▶ _Data block_
============

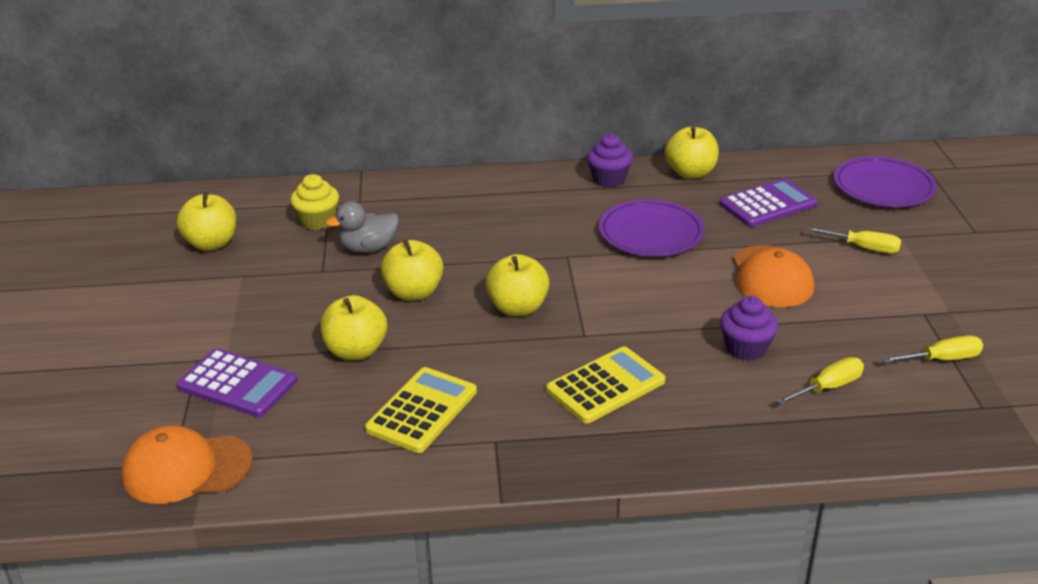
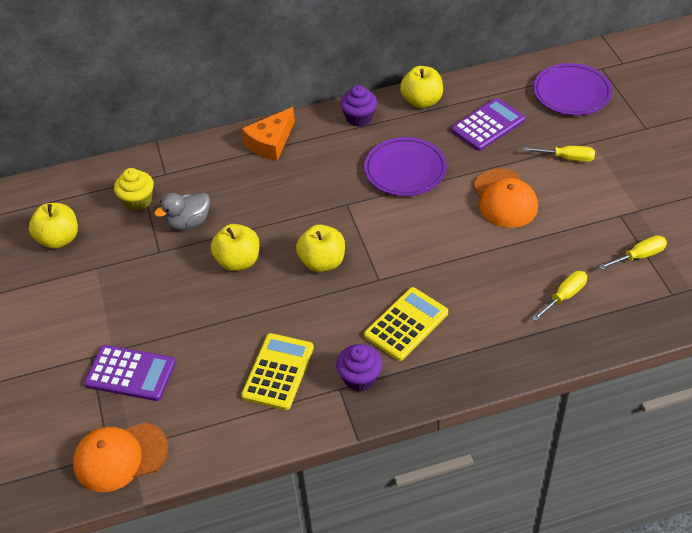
camera: 10 degrees left, 15 degrees up
(356, 351) = (211, 325): yellow apple -> none
(494, 188) = (271, 143): none -> orange cheese
(746, 348) = (499, 271): purple cupcake -> purple cupcake (360, 378)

============

▶ _Work instructions_
What you return must be the lines from the line holding "(356, 351) = (211, 325): yellow apple -> none" through the final line of the material, word for word, and nothing more.

▶ _Task response_
(356, 351) = (211, 325): yellow apple -> none
(494, 188) = (271, 143): none -> orange cheese
(746, 348) = (499, 271): purple cupcake -> purple cupcake (360, 378)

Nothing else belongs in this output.